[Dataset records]
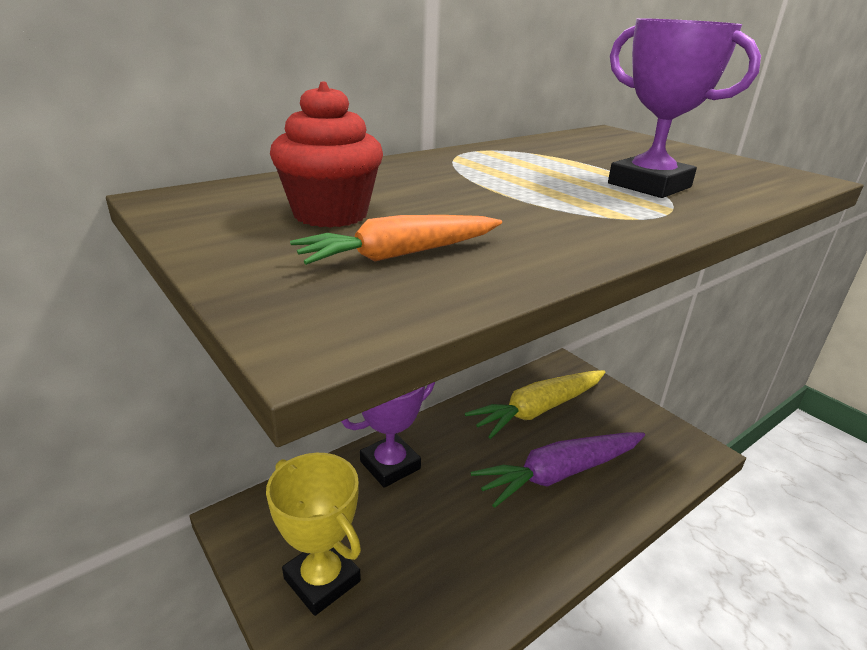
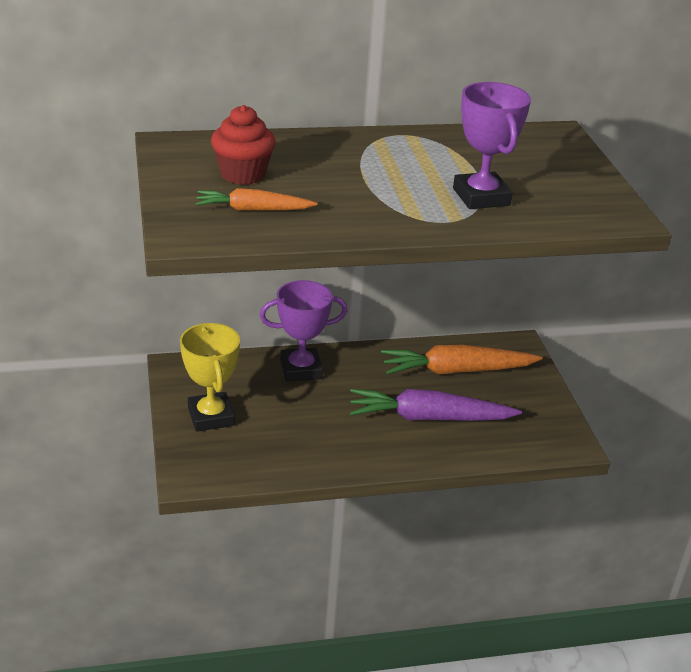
camera: 25 degrees right, 5 degrees up
(538, 410) = (456, 371): yellow carrot -> orange carrot

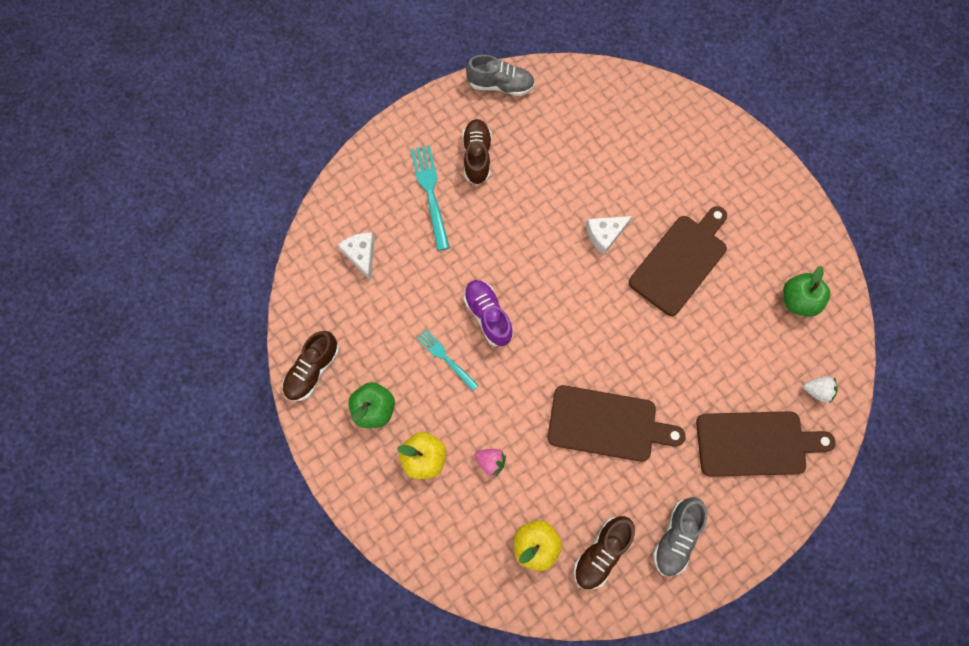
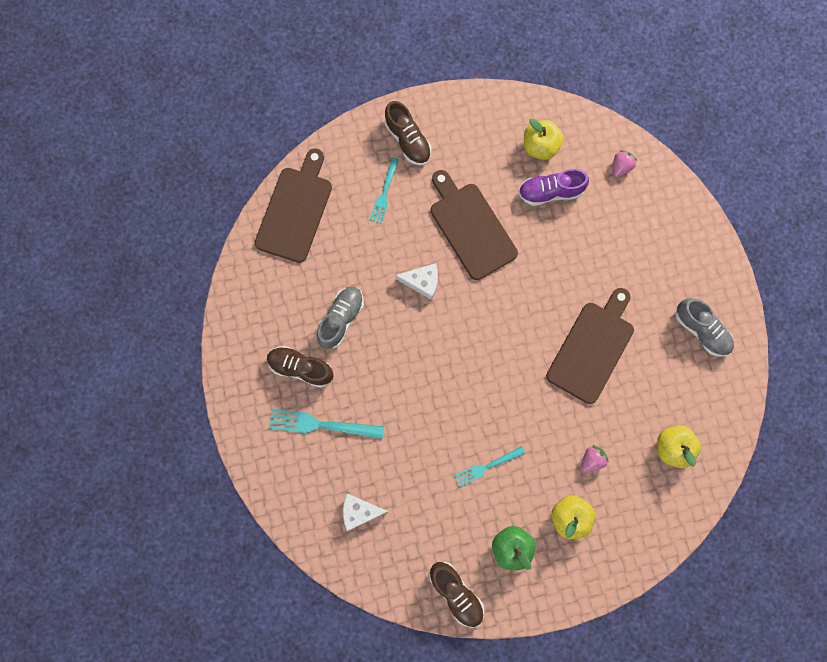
camera: 70 degrees left, 5 degrees up
(488, 315) = (460, 414): purple shoe -> purple shoe (550, 192)
(500, 85) = (234, 318): grey shoe -> grey shoe (341, 319)
(601, 552) = (695, 395): brown shoe -> brown shoe (408, 140)
(605, 234) = (422, 282): white cheese -> white cheese turned 75 degrees counterclockwise
(678, 170) = (384, 193): none -> turquoise fork
(755, 444) = (647, 234): brown cutting board -> brown cutting board (295, 210)
(797, 300) = (540, 146): green apple -> yellow apple
(816, 390) = (620, 167): white strawberry -> pink strawberry

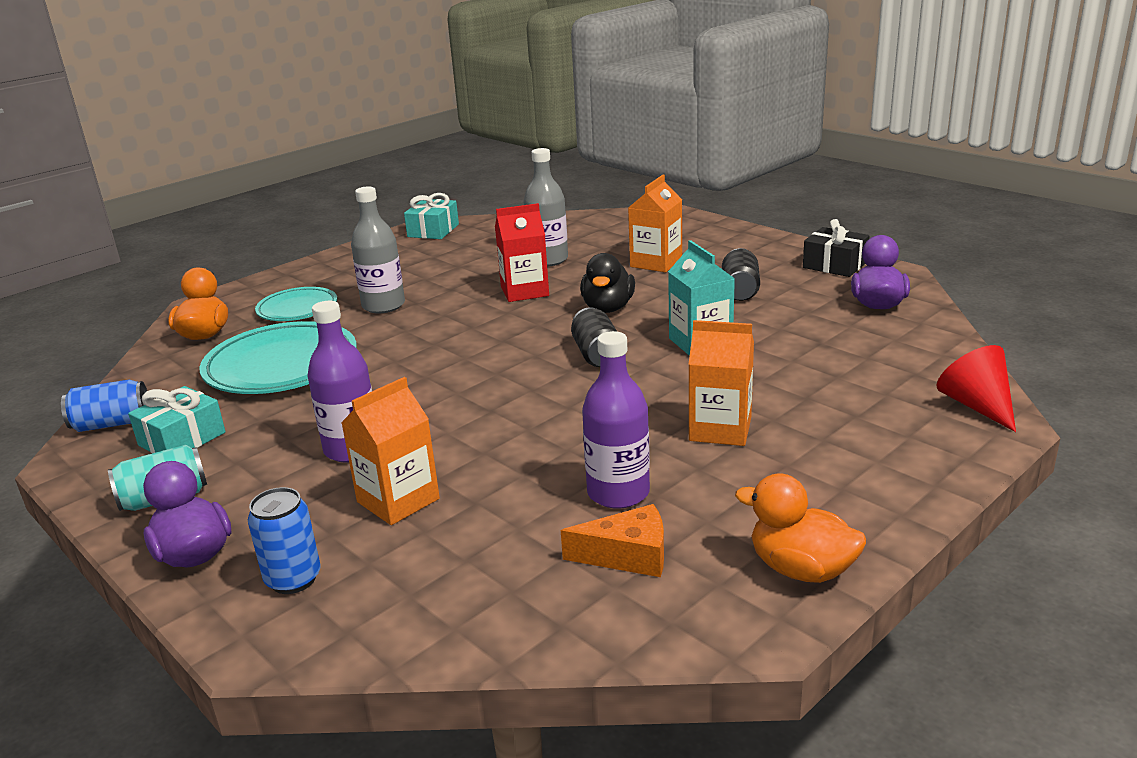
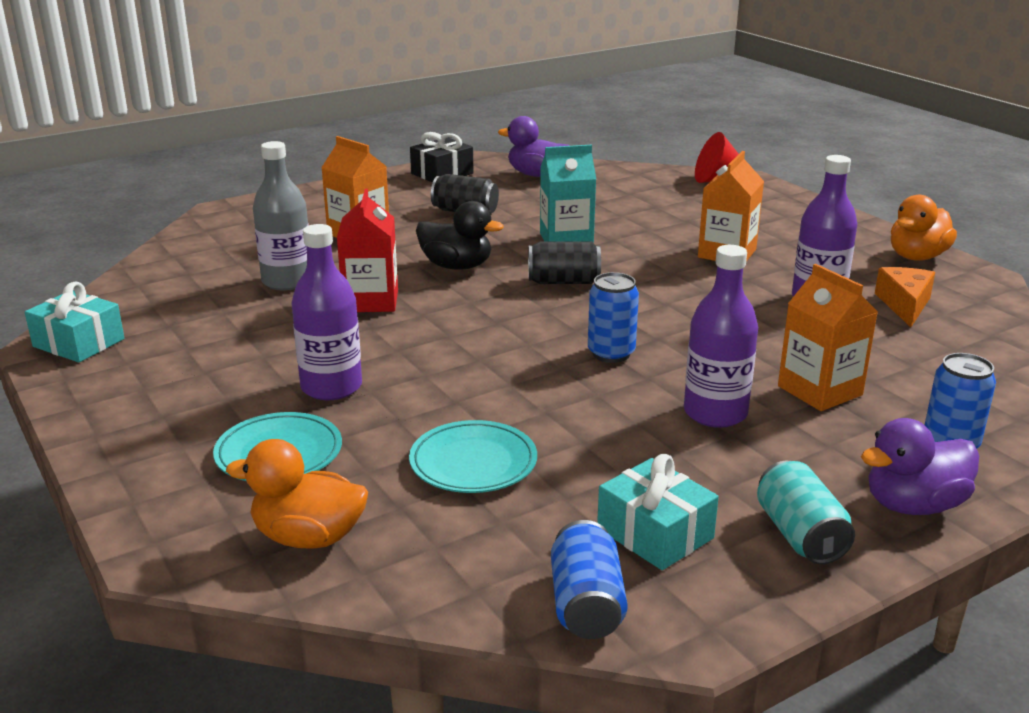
camera: 80 degrees left, 0 degrees up
(281, 365) = (473, 463): turquoise plate -> turquoise plate, size x0.59
(383, 305) = (331, 387): grey bottle -> purple bottle
(455, 393) = (611, 353): none -> blue can

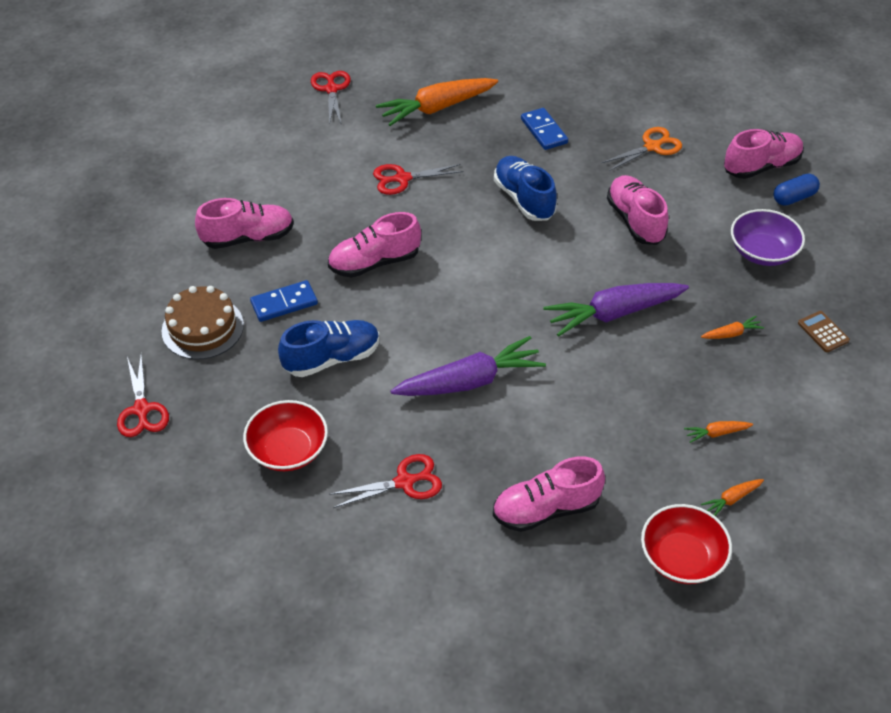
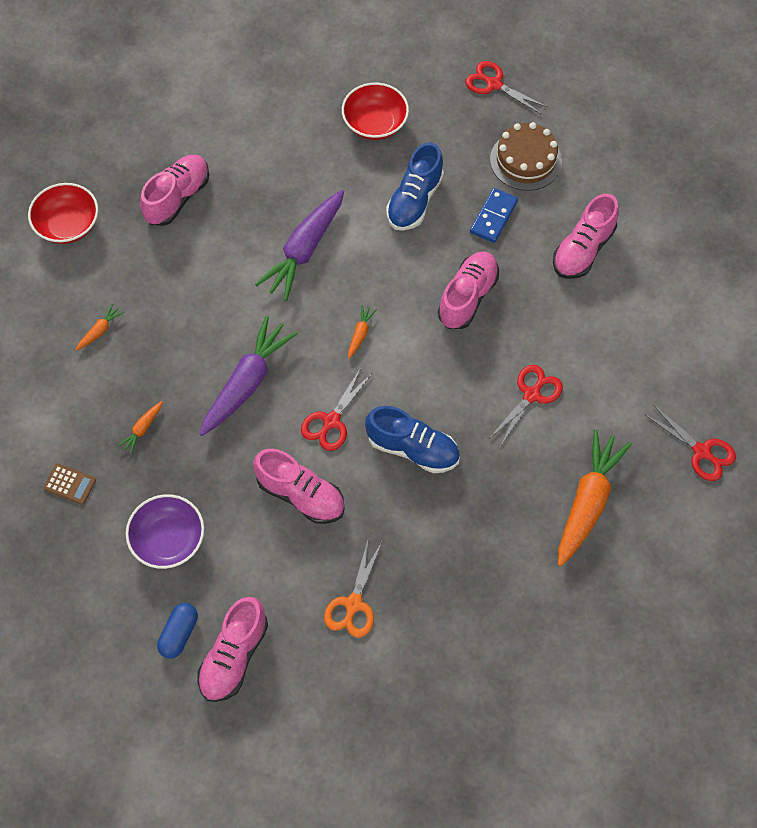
camera: 140 degrees right, 15 degrees up
(405, 482) = (282, 154): red scissors -> red scissors (331, 421)
(543, 131) = (467, 547): blue domino -> none
(731, 499) = (59, 287): orange carrot -> orange carrot (360, 334)

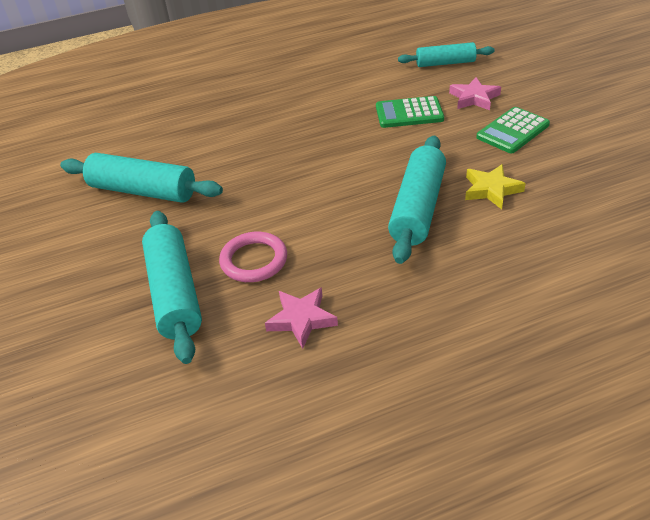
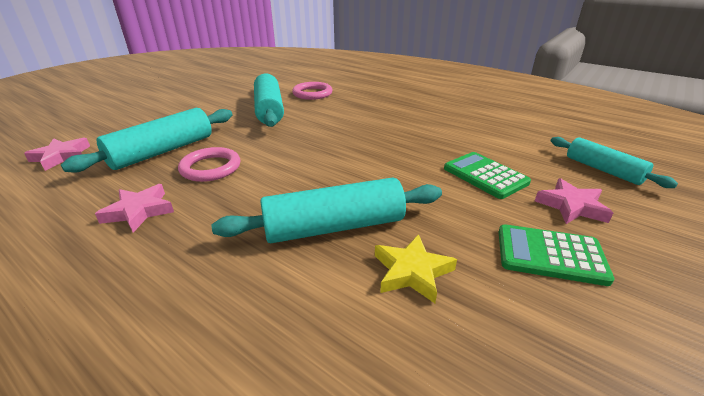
camera: 55 degrees right, 10 degrees down
(96, 387) = (61, 156): none -> pink star
(131, 147) = (312, 93): none -> pink ring

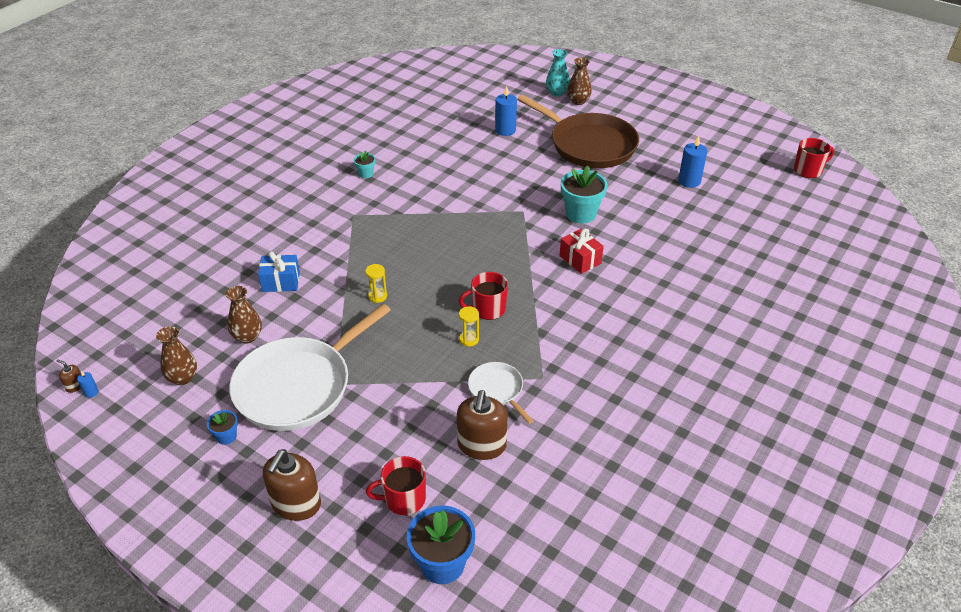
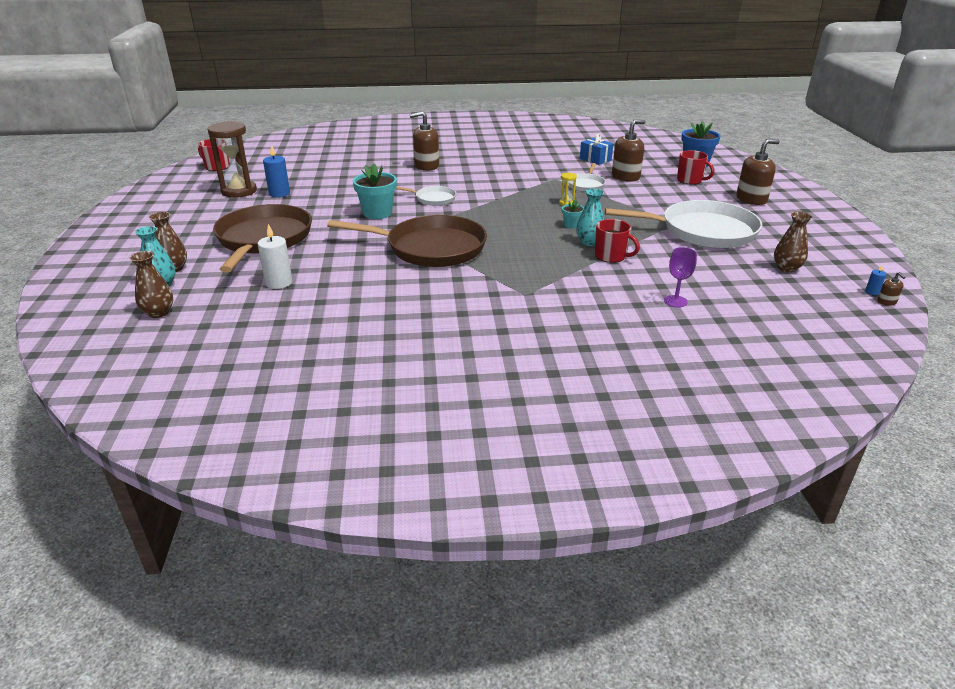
camera: 130 degrees left, 10 degrees down
(226, 436) = (773, 233): blue flower pot -> none
(246, 275) = (675, 301): none -> purple goblet
(247, 337) = (714, 266): brown vase -> brown vase (158, 313)
(281, 282) = (651, 283): blue gift -> blue gift (595, 159)
(366, 174) = (457, 319): turquoise flower pot -> turquoise flower pot (571, 225)
(377, 296) = (589, 242): yellow hourglass -> turquoise vase
(477, 210) = (431, 248): none -> brown pan
(487, 309) = (531, 207): red mug -> red mug (611, 256)
(505, 130) = (279, 283): blue candle -> white candle
(580, 260) = (433, 199): red gift -> white pan
(685, 301) = (426, 166): none -> brown soap dispenser
(718, 163) = (239, 191): none -> brown hourglass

EXERCISE REQUIREMENTS: Restate it all word for word: every record, no pictures.

COMPLETED TASK:
camera: 25 degrees right, 5 degrees up
(538, 410) = (456, 371): yellow carrot -> orange carrot

camera: 70 degrees left, 5 degrees up
(488, 315) = (460, 414): purple shoe -> purple shoe (550, 192)
(500, 85) = (234, 318): grey shoe -> grey shoe (341, 319)
(601, 552) = (695, 395): brown shoe -> brown shoe (408, 140)
(605, 234) = (422, 282): white cheese -> white cheese turned 75 degrees counterclockwise
(678, 170) = (384, 193): none -> turquoise fork
(755, 444) = (647, 234): brown cutting board -> brown cutting board (295, 210)
(797, 300) = (540, 146): green apple -> yellow apple
(816, 390) = (620, 167): white strawberry -> pink strawberry

camera: 80 degrees left, 0 degrees up
(281, 365) = (473, 463): turquoise plate -> turquoise plate, size x0.59
(383, 305) = (331, 387): grey bottle -> purple bottle
(455, 393) = (611, 353): none -> blue can

camera: 140 degrees right, 15 degrees up
(405, 482) = (282, 154): red scissors -> red scissors (331, 421)
(543, 131) = (467, 547): blue domino -> none
(731, 499) = (59, 287): orange carrot -> orange carrot (360, 334)

camera: 55 degrees right, 10 degrees down
(96, 387) = (61, 156): none -> pink star
(131, 147) = (312, 93): none -> pink ring

camera: 130 degrees left, 10 degrees down
(226, 436) = (773, 233): blue flower pot -> none
(246, 275) = (675, 301): none -> purple goblet
(247, 337) = (714, 266): brown vase -> brown vase (158, 313)
(281, 282) = (651, 283): blue gift -> blue gift (595, 159)
(366, 174) = (457, 319): turquoise flower pot -> turquoise flower pot (571, 225)
(377, 296) = (589, 242): yellow hourglass -> turquoise vase
(477, 210) = (431, 248): none -> brown pan
(487, 309) = (531, 207): red mug -> red mug (611, 256)
(505, 130) = (279, 283): blue candle -> white candle
(580, 260) = (433, 199): red gift -> white pan
(685, 301) = (426, 166): none -> brown soap dispenser
(718, 163) = (239, 191): none -> brown hourglass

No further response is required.